* Problem statement
Return each line of the records with nothing changed, pictures excepted.

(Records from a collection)
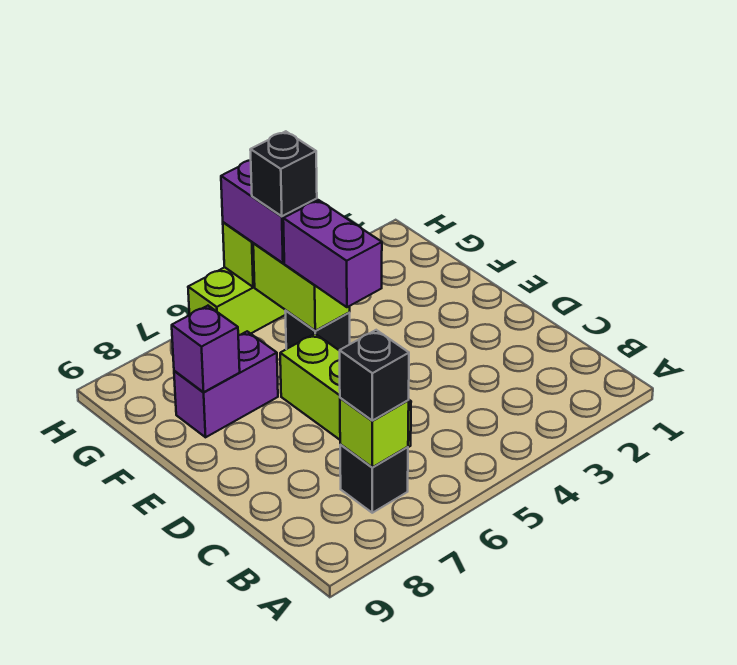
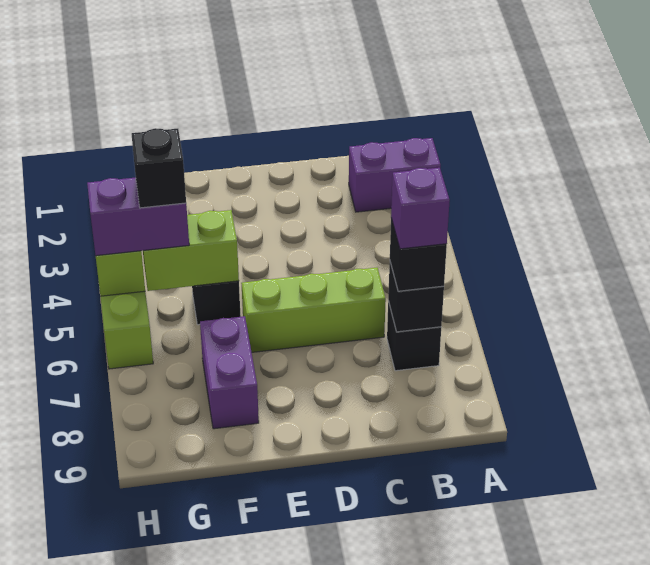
lime brick B7 level 2 -> black brick B7 level 2
purple brick E5:F5 level 3 -> purple brick A2:B2 level 1
purple brick F8 level 2 -> purple brick B7 level 4

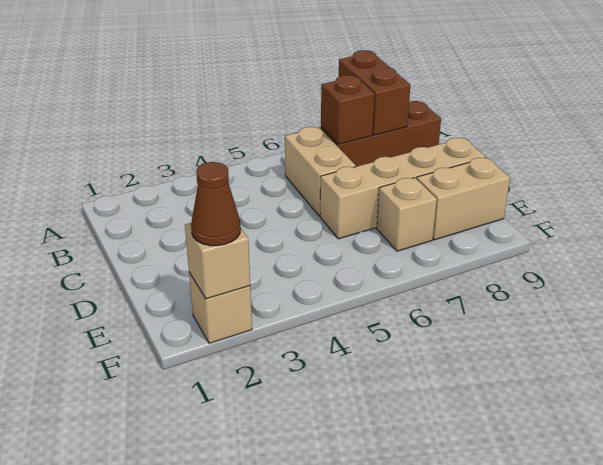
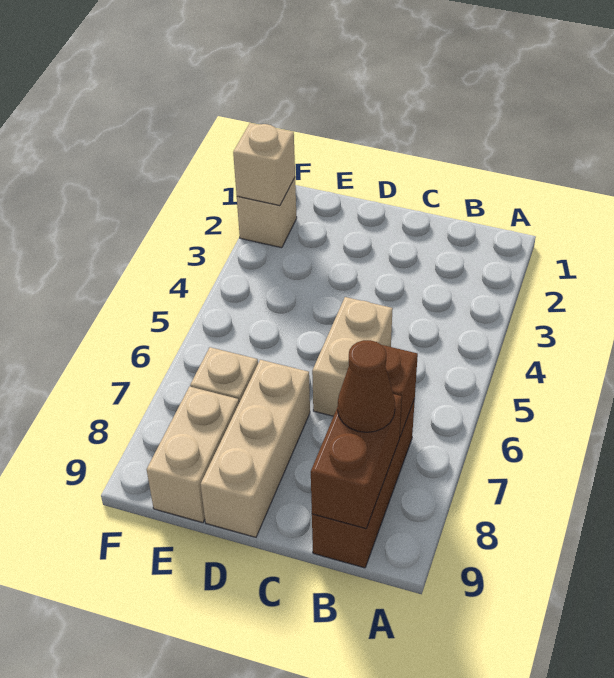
brown brick A8:B8 level 2 -> brown brick B8:B9 level 2
tan brick B6:C6 level 1 -> tan brick C5:C6 level 1
tan brick D6:D9 level 1 -> tan brick D7:D9 level 1
brown cone F2 level 3 -> brown cone B8 level 3

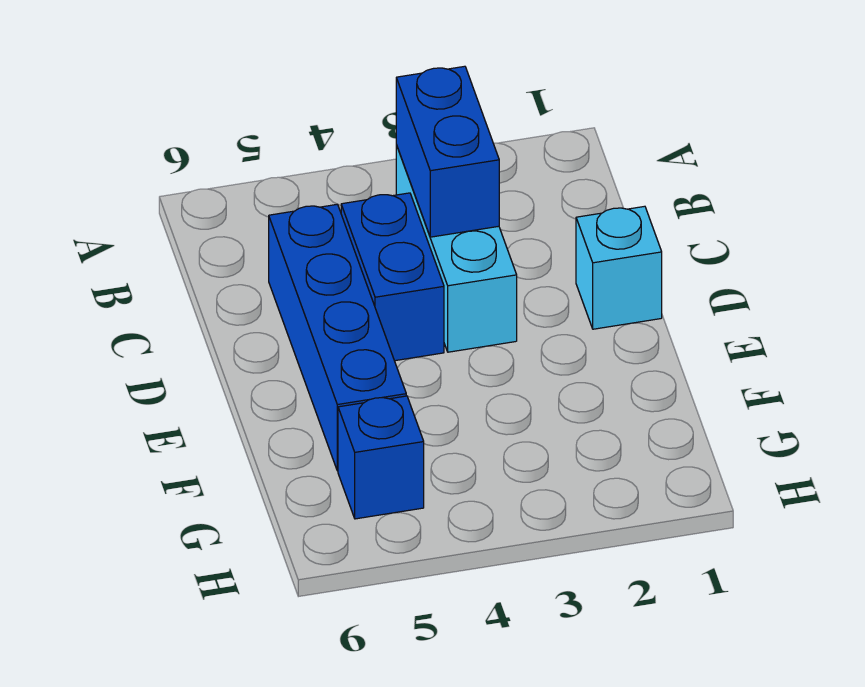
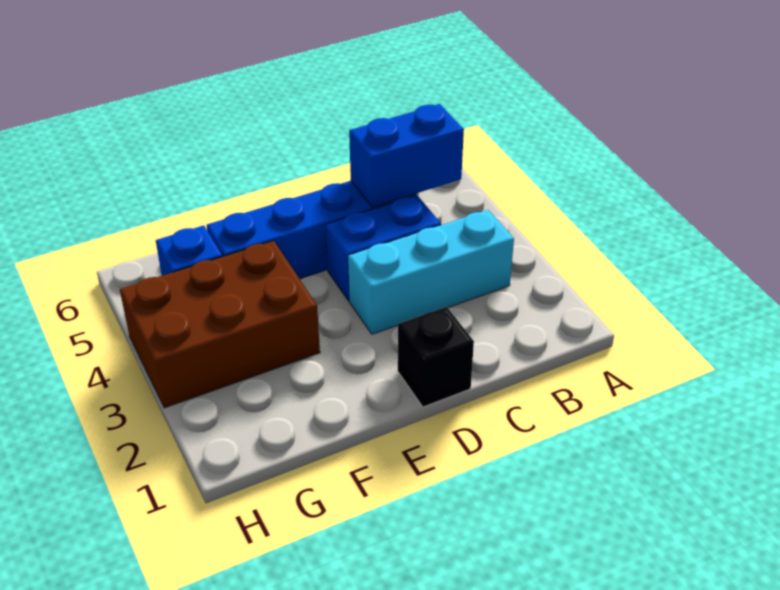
blue brick B3:C3 level 2 -> blue brick B5:C5 level 2
cyan brick D1 level 1 -> black brick D1 level 1
none -> brown brick F3:H4 level 1

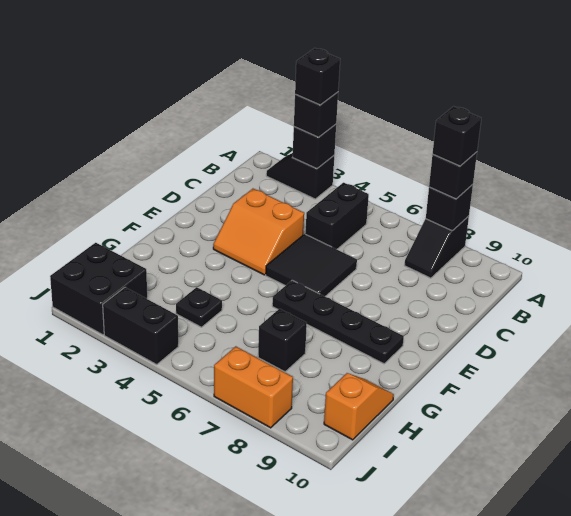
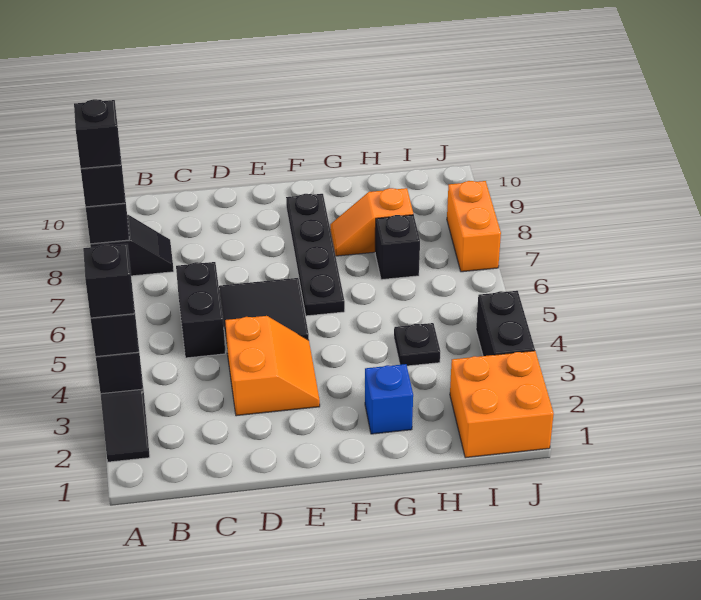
black brick B5:C5 level 1 -> black brick C5:C6 level 1
none -> blue brick G2 level 1
orange slope H10:I10 level 1 top I -> orange slope G8:H8 level 1 top H
black brick I1:J2 level 1 -> orange brick I1:J2 level 1

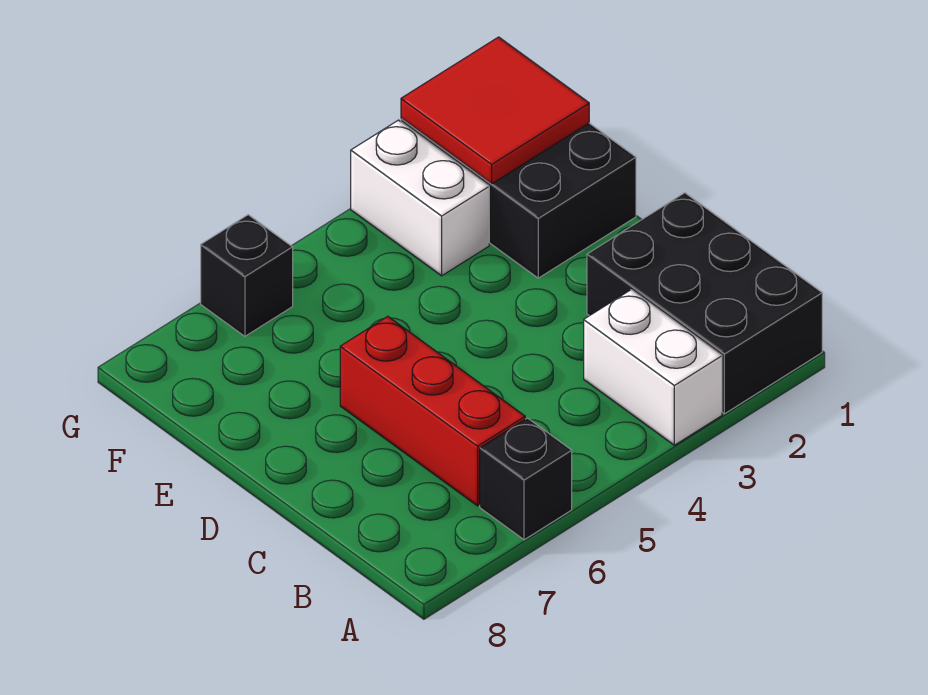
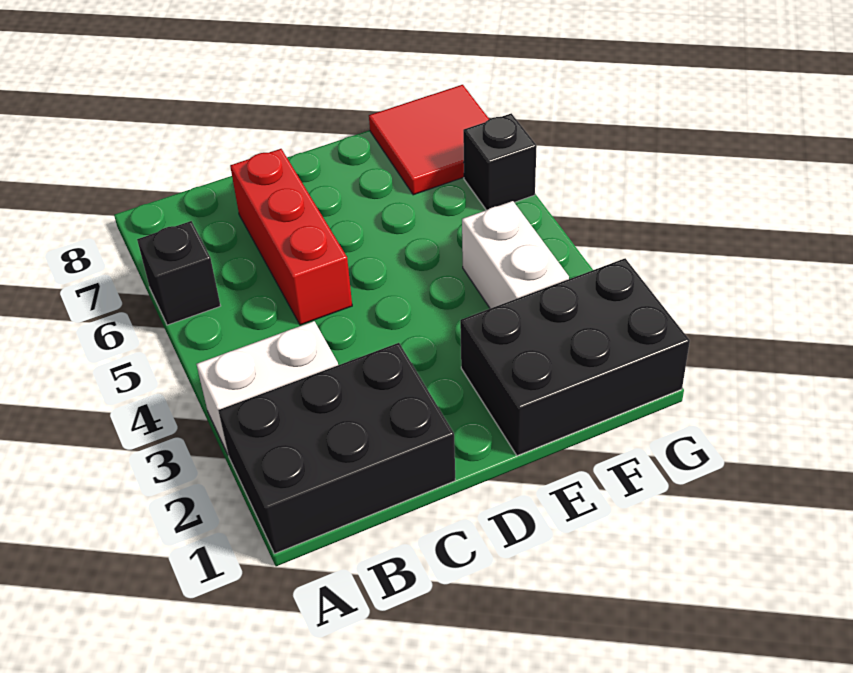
red brick B6:D6 level 1 -> red brick C5:C7 level 1
red tile F1:G2 level 2 -> red tile F7:G8 level 1
white brick F3:G3 level 1 -> white brick F3:F4 level 1

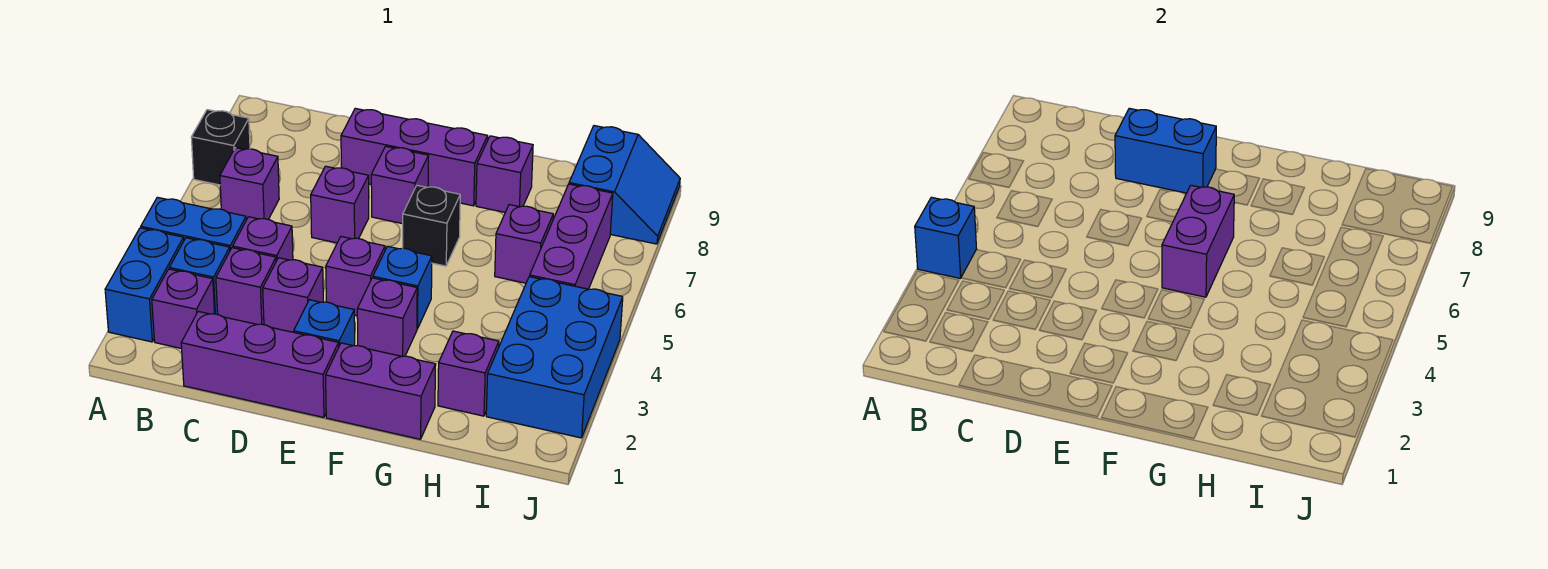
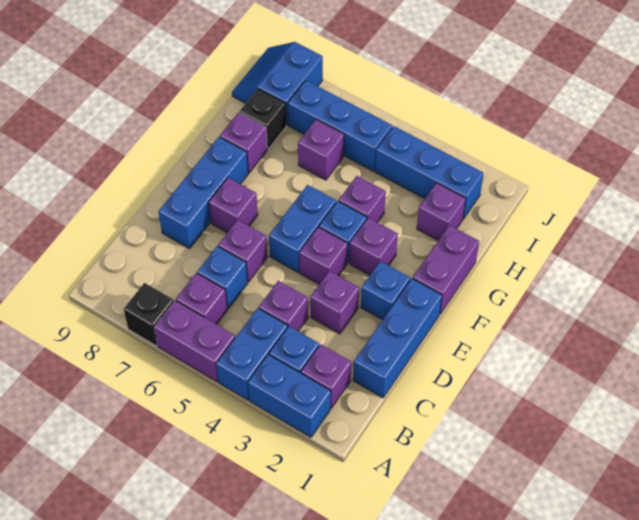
blue brick A4 level 2 -> blue brick C6 level 1
purple brick C1:E1 level 1 -> blue brick C1:E1 level 1
purple brick C3 level 1 -> purple brick G4 level 1
purple brick D8:F8 level 1 -> blue brick D8:F8 level 1
blue brick D8:E8 level 2 -> blue brick E5:F5 level 1
purple brick F5:F6 level 2 -> purple brick A5:A6 level 1
black brick F6 level 1 -> black brick H8 level 1
blue brick I2:J4 level 1 -> blue brick I2:I4 level 1
purple brick I5:I7 level 1 -> blue brick I5:I7 level 1
blue slope I8:J9 level 1 top I -> blue slope I8:J9 level 1 top 8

* Your response
lime brick B7 level 2 -> black brick B7 level 2
purple brick E5:F5 level 3 -> purple brick A2:B2 level 1
purple brick F8 level 2 -> purple brick B7 level 4

brown brick A8:B8 level 2 -> brown brick B8:B9 level 2
tan brick B6:C6 level 1 -> tan brick C5:C6 level 1
tan brick D6:D9 level 1 -> tan brick D7:D9 level 1
brown cone F2 level 3 -> brown cone B8 level 3

blue brick B3:C3 level 2 -> blue brick B5:C5 level 2
cyan brick D1 level 1 -> black brick D1 level 1
none -> brown brick F3:H4 level 1

black brick B5:C5 level 1 -> black brick C5:C6 level 1
none -> blue brick G2 level 1
orange slope H10:I10 level 1 top I -> orange slope G8:H8 level 1 top H
black brick I1:J2 level 1 -> orange brick I1:J2 level 1

red brick B6:D6 level 1 -> red brick C5:C7 level 1
red tile F1:G2 level 2 -> red tile F7:G8 level 1
white brick F3:G3 level 1 -> white brick F3:F4 level 1

blue brick A4 level 2 -> blue brick C6 level 1
purple brick C1:E1 level 1 -> blue brick C1:E1 level 1
purple brick C3 level 1 -> purple brick G4 level 1
purple brick D8:F8 level 1 -> blue brick D8:F8 level 1
blue brick D8:E8 level 2 -> blue brick E5:F5 level 1
purple brick F5:F6 level 2 -> purple brick A5:A6 level 1
black brick F6 level 1 -> black brick H8 level 1
blue brick I2:J4 level 1 -> blue brick I2:I4 level 1
purple brick I5:I7 level 1 -> blue brick I5:I7 level 1
blue slope I8:J9 level 1 top I -> blue slope I8:J9 level 1 top 8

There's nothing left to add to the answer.